§ Problem details
For this exercise, reproduce the entries below exactly, but only from the line containing "camera: 75 degrees right, 0 degrees up" through the line containing "(649, 301) = (557, 451): blue", both included.

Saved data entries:
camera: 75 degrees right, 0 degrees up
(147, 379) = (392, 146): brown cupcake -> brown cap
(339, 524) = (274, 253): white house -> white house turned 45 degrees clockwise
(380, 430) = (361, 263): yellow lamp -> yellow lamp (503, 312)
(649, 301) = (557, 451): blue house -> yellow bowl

==

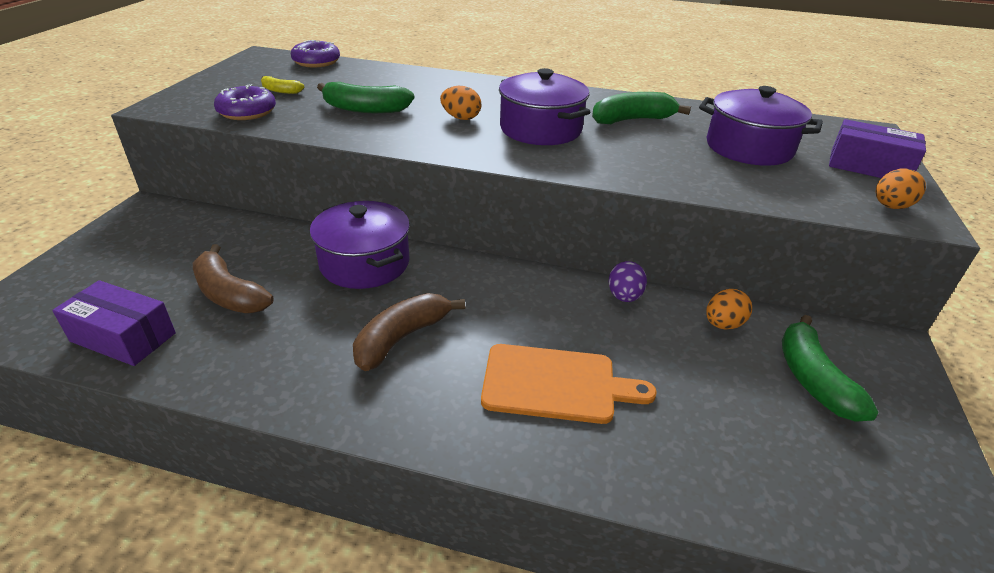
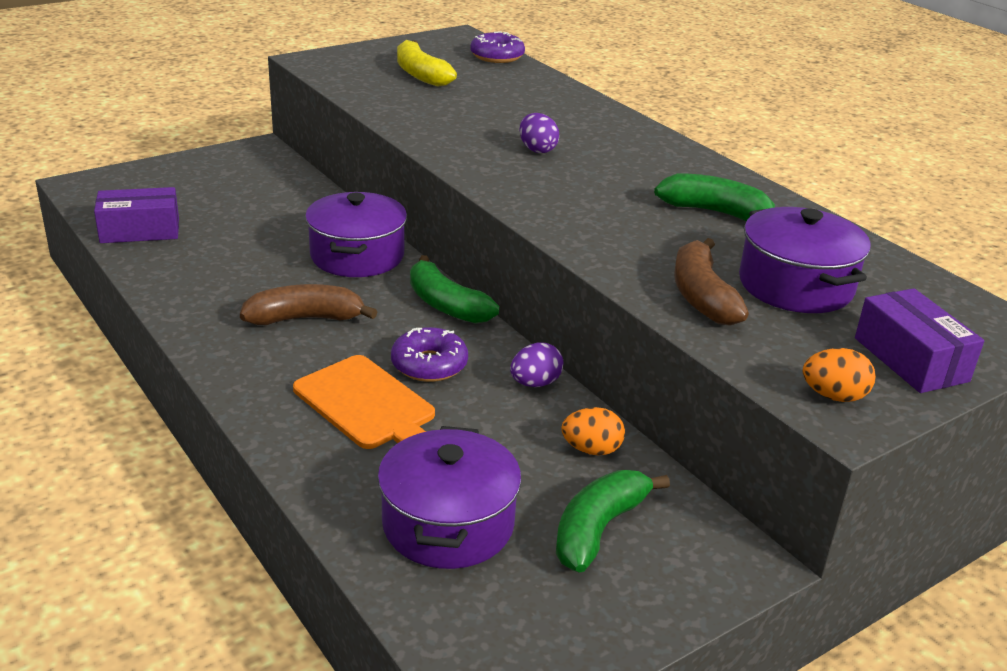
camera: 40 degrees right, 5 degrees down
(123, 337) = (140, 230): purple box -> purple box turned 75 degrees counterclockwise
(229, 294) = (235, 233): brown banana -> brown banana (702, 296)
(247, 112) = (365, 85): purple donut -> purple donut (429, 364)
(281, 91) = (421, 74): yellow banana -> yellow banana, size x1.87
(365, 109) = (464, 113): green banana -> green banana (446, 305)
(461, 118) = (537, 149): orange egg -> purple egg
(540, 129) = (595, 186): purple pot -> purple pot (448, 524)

---

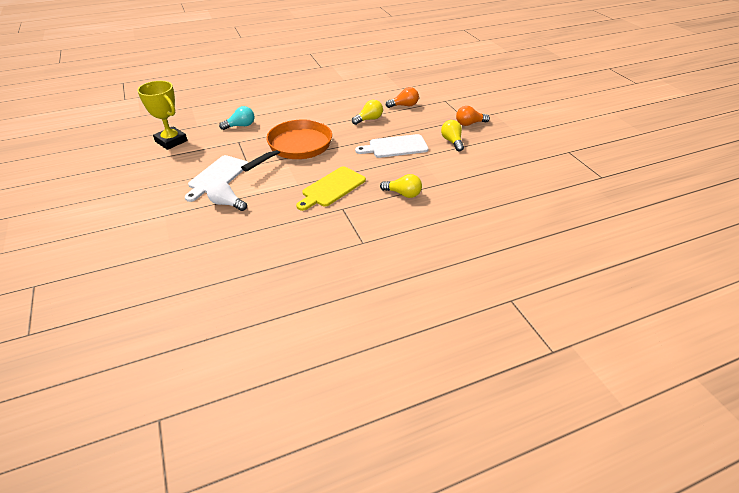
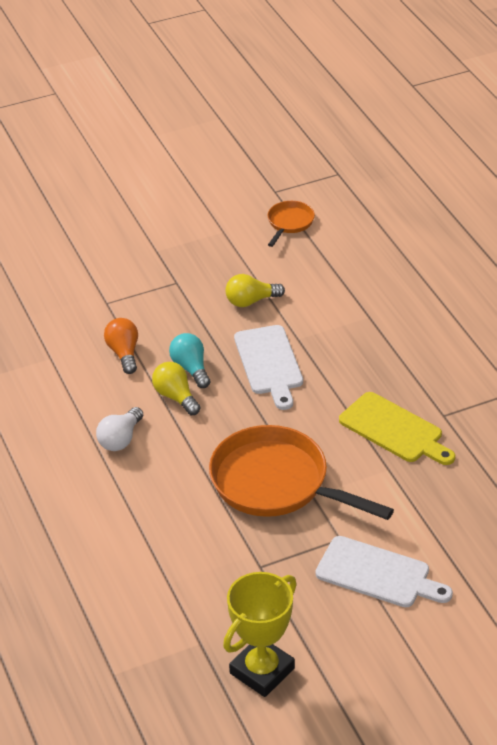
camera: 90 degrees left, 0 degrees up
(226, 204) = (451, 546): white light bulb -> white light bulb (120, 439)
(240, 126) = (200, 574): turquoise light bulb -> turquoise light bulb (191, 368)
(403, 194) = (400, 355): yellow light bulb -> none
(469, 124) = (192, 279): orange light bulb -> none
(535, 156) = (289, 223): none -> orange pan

§ Result for this task
camera: 75 degrees right, 0 degrees up
(147, 379) = (392, 146): brown cupcake -> brown cap
(339, 524) = (274, 253): white house -> white house turned 45 degrees clockwise
(380, 430) = (361, 263): yellow lamp -> yellow lamp (503, 312)
(649, 301) = (557, 451): blue house -> yellow bowl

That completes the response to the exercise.